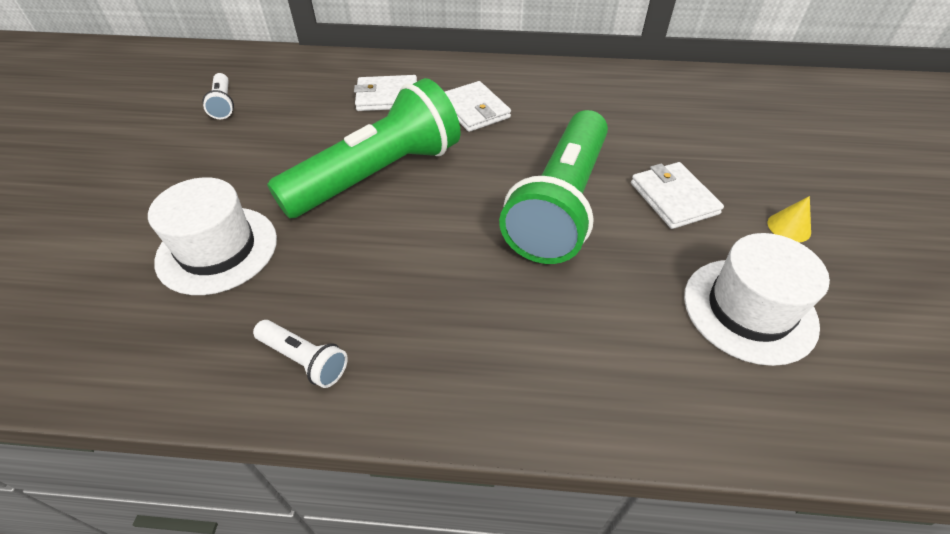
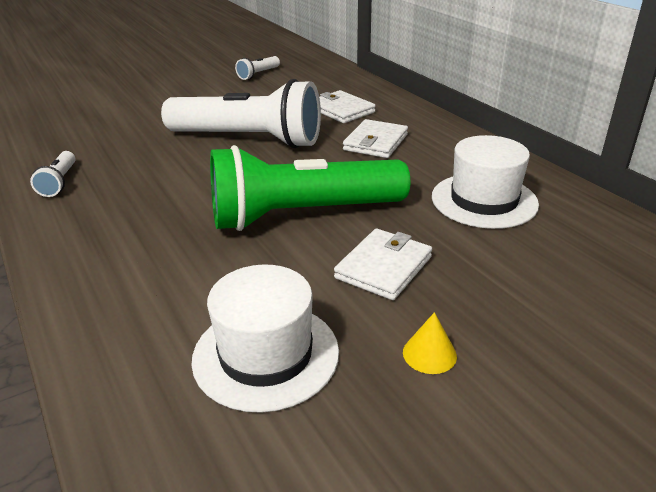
camera: 55 degrees right, 15 degrees down
white hat [148,177,277,295] -> white hat moved to [432,135,539,229]
green flashlight [267,78,461,218] -> white flashlight [161,79,321,148]

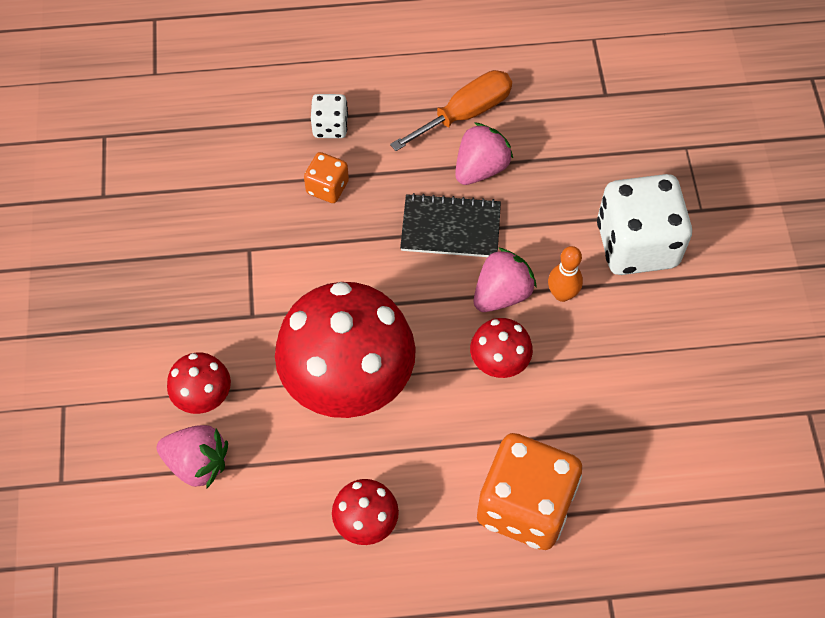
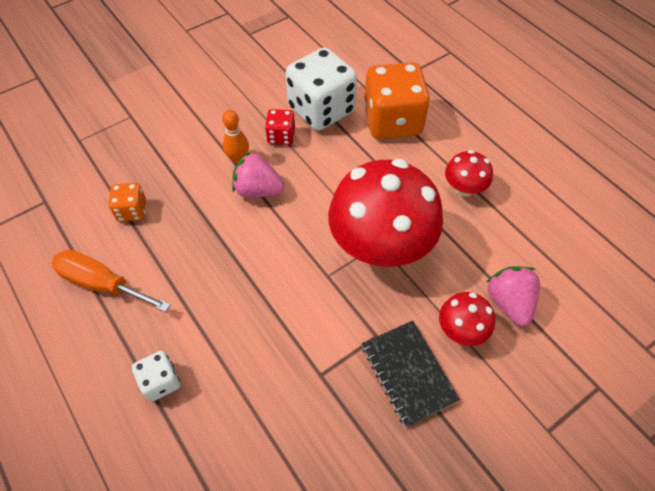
camera: 120 degrees left, 5 degrees down
orange dice [304,152,349,203] -> orange dice moved to [108,183,146,222]
black notebook [400,193,501,257] -> black notebook moved to [362,321,460,427]
pink strawberry [455,123,513,185] -> none
red mushroom [470,318,533,378] -> none
white dice [597,174,692,275] -> white dice moved to [286,48,357,131]
none -> red dice [265,109,295,145]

+===+

*Problem description*
A word-for-word copy of the records is needed, one that contains no pictures.

*Output for this exercise*
camera: 55 degrees right, 15 degrees down
white hat [148,177,277,295] -> white hat moved to [432,135,539,229]
green flashlight [267,78,461,218] -> white flashlight [161,79,321,148]

camera: 120 degrees left, 5 degrees down
orange dice [304,152,349,203] -> orange dice moved to [108,183,146,222]
black notebook [400,193,501,257] -> black notebook moved to [362,321,460,427]
pink strawberry [455,123,513,185] -> none
red mushroom [470,318,533,378] -> none
white dice [597,174,692,275] -> white dice moved to [286,48,357,131]
none -> red dice [265,109,295,145]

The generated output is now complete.